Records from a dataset
• • • • •

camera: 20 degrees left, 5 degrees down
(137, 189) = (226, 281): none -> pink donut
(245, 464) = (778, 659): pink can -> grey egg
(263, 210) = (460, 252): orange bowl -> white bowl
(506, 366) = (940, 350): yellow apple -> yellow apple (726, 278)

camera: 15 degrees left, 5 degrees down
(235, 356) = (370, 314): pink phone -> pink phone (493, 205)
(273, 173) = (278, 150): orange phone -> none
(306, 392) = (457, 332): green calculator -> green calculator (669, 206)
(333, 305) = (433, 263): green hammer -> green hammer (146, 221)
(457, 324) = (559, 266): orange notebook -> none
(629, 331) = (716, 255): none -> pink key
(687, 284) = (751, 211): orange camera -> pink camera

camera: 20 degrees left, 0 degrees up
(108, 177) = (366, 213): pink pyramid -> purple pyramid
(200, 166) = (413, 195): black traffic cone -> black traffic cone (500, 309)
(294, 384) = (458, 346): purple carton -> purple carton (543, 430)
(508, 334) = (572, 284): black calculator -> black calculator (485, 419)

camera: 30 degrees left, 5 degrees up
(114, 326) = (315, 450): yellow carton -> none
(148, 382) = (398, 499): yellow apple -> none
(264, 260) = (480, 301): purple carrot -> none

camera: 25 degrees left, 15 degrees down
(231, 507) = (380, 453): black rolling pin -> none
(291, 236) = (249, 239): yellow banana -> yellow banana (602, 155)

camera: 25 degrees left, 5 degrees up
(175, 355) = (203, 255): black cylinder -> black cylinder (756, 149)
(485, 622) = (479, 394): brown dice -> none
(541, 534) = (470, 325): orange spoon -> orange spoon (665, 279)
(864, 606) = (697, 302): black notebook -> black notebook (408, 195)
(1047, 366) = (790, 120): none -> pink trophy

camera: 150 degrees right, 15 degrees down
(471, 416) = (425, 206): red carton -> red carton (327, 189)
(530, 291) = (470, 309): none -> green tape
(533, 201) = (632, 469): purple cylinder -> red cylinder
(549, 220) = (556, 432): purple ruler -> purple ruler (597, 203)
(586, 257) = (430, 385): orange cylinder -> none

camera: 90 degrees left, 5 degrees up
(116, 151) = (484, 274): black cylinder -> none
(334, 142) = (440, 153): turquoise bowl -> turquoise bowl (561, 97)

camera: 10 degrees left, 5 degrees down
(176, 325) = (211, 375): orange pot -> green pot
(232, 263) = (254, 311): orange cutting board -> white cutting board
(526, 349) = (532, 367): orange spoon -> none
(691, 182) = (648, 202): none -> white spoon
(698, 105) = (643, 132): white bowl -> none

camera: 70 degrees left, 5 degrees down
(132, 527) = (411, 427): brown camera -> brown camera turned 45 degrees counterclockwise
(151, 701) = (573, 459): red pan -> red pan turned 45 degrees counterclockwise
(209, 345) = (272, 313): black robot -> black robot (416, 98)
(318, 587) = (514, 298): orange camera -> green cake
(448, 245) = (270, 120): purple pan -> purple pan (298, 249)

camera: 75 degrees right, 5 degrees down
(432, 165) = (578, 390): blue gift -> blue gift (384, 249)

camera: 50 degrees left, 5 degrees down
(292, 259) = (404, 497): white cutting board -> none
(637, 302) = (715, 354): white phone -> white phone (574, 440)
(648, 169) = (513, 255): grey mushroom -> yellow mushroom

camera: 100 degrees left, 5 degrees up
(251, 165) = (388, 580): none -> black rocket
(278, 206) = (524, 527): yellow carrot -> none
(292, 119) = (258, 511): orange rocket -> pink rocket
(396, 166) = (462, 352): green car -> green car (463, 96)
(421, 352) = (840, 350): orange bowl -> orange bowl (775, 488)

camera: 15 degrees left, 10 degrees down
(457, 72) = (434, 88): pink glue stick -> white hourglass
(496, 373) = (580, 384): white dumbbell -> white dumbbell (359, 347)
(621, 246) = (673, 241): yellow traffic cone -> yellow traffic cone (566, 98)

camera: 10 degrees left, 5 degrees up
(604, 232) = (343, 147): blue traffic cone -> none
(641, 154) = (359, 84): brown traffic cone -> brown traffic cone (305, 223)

• • • • •

Going back over the entries above, copy word for word every line from the one that has "(629, 331) = (716, 255): none -> pink key" on through the one that has "(294, 384) = (458, 346): purple".

(629, 331) = (716, 255): none -> pink key
(687, 284) = (751, 211): orange camera -> pink camera

camera: 20 degrees left, 0 degrees up
(108, 177) = (366, 213): pink pyramid -> purple pyramid
(200, 166) = (413, 195): black traffic cone -> black traffic cone (500, 309)
(294, 384) = (458, 346): purple carton -> purple carton (543, 430)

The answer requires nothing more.